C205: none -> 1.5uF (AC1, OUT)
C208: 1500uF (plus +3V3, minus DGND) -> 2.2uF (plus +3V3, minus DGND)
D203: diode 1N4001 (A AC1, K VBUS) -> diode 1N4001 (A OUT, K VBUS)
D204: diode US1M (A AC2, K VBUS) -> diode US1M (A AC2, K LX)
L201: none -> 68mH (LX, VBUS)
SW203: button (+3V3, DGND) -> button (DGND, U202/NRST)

====

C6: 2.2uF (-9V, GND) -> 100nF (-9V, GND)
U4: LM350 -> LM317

====

▶ [GOAL OF THE EXERCISE]: Working from the records above, write out verbatim only the lines from the line containing "C208: 1500uF (plus" through the line containing "SW203: button (+3V3, DGND)".

▶ [EXERCISE SOLUTION]:
C208: 1500uF (plus +3V3, minus DGND) -> 2.2uF (plus +3V3, minus DGND)
D203: diode 1N4001 (A AC1, K VBUS) -> diode 1N4001 (A OUT, K VBUS)
D204: diode US1M (A AC2, K VBUS) -> diode US1M (A AC2, K LX)
L201: none -> 68mH (LX, VBUS)
SW203: button (+3V3, DGND) -> button (DGND, U202/NRST)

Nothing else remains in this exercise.